▶ To do:
Write out the entries exactly, pictures excluded.

Entries taken from a collection:
--

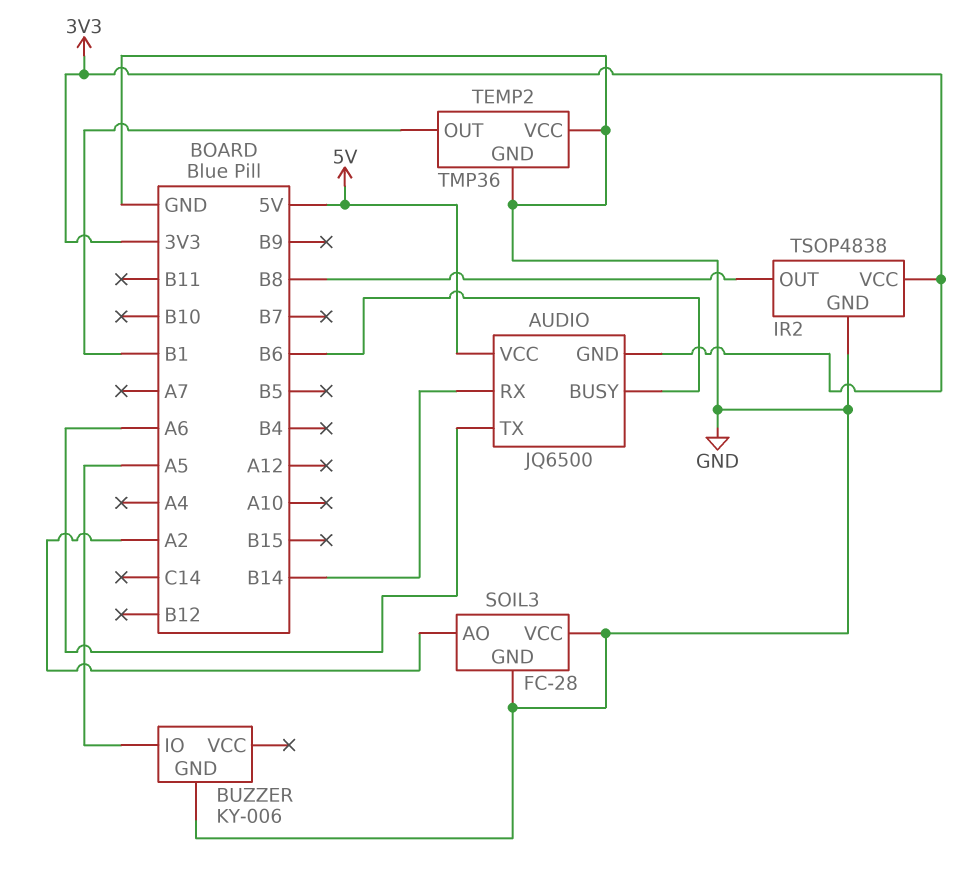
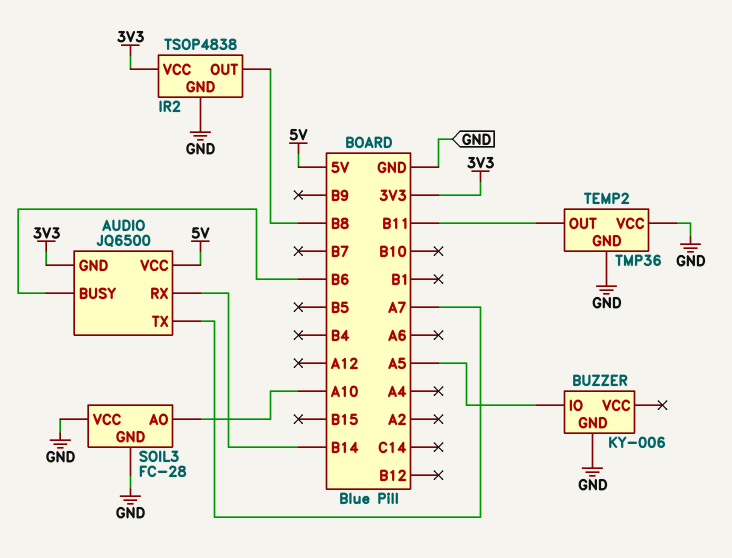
AUDIO pin TX: A6 -> A7
SOIL3 pin AO: A2 -> A10
TEMP2 pin OUT: B1 -> B11

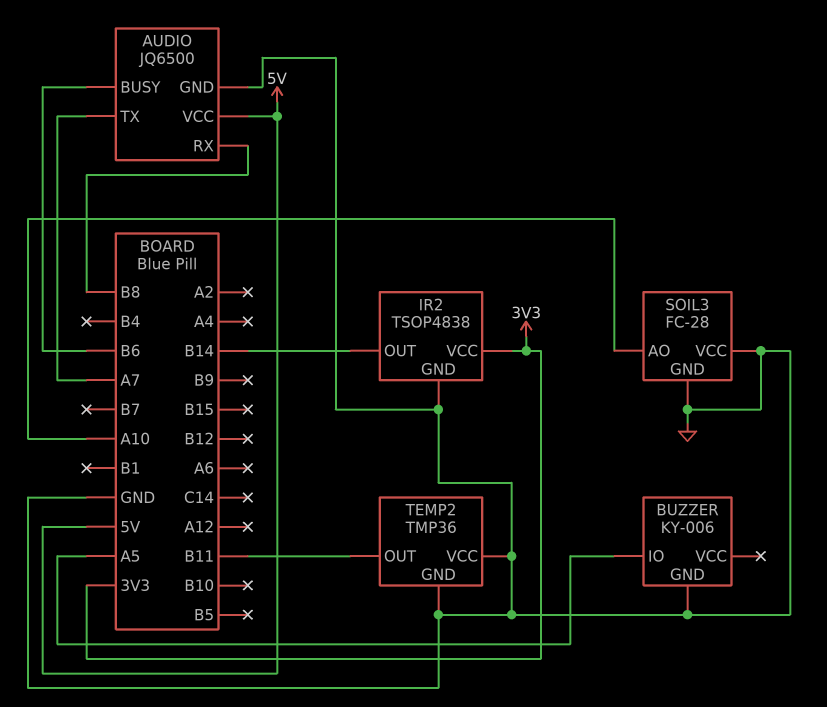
AUDIO pin GND: 3V3 -> GND
AUDIO pin RX: B14 -> B8
IR2 pin OUT: B8 -> B14

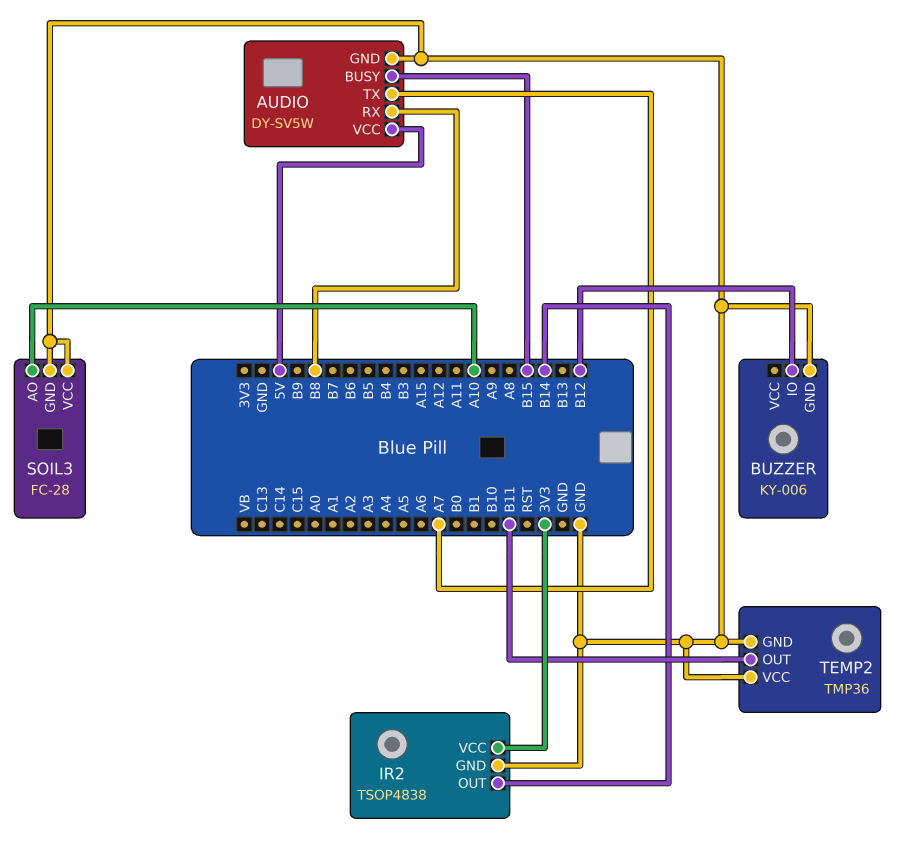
AUDIO: JQ6500 -> DY-SV5W
AUDIO pin BUSY: B6 -> B15
BUZZER pin IO: A5 -> B12

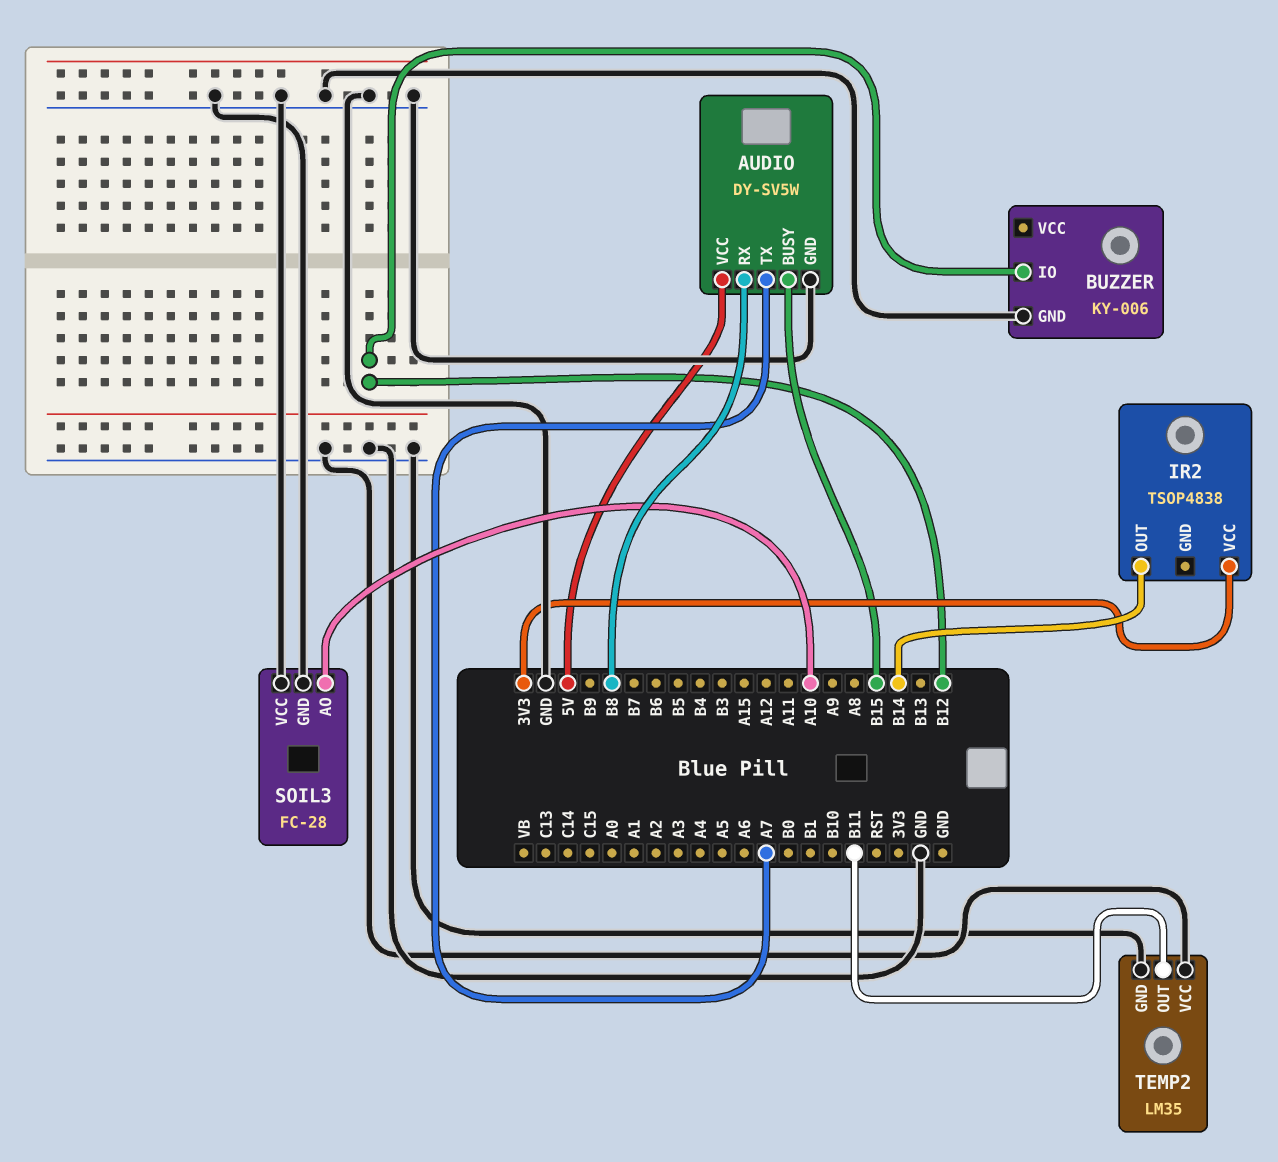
IR2 pin GND: GND -> none
TEMP2: TMP36 -> LM35

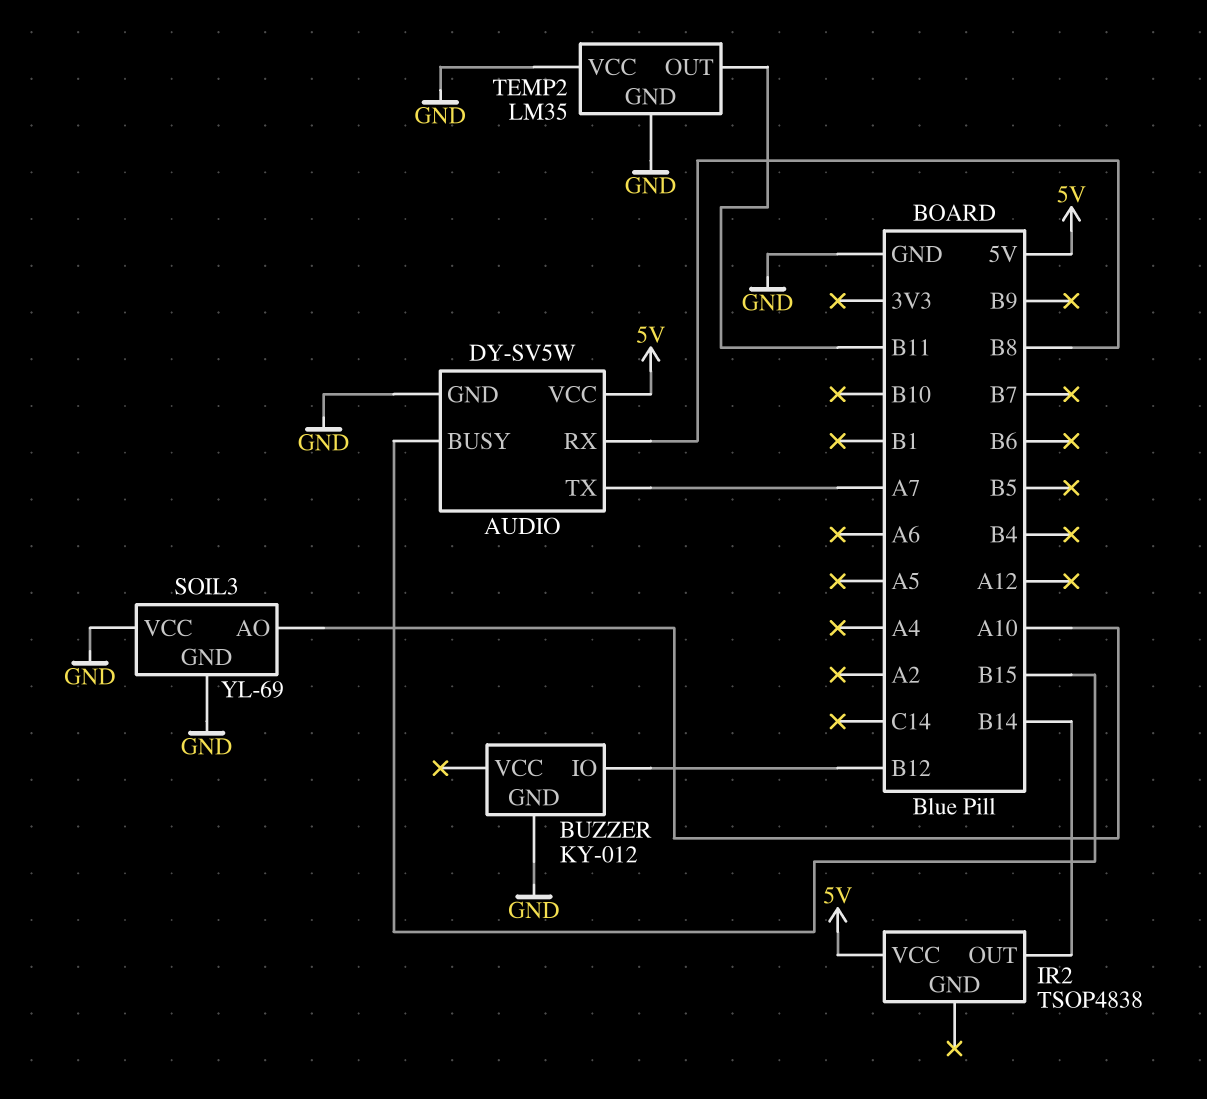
BUZZER: KY-006 -> KY-012
IR2 pin VCC: 3V3 -> 5V
SOIL3: FC-28 -> YL-69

--

▶ Answer for this exercise:
AUDIO pin TX: A6 -> A7
SOIL3 pin AO: A2 -> A10
TEMP2 pin OUT: B1 -> B11

AUDIO pin GND: 3V3 -> GND
AUDIO pin RX: B14 -> B8
IR2 pin OUT: B8 -> B14

AUDIO: JQ6500 -> DY-SV5W
AUDIO pin BUSY: B6 -> B15
BUZZER pin IO: A5 -> B12

IR2 pin GND: GND -> none
TEMP2: TMP36 -> LM35

BUZZER: KY-006 -> KY-012
IR2 pin VCC: 3V3 -> 5V
SOIL3: FC-28 -> YL-69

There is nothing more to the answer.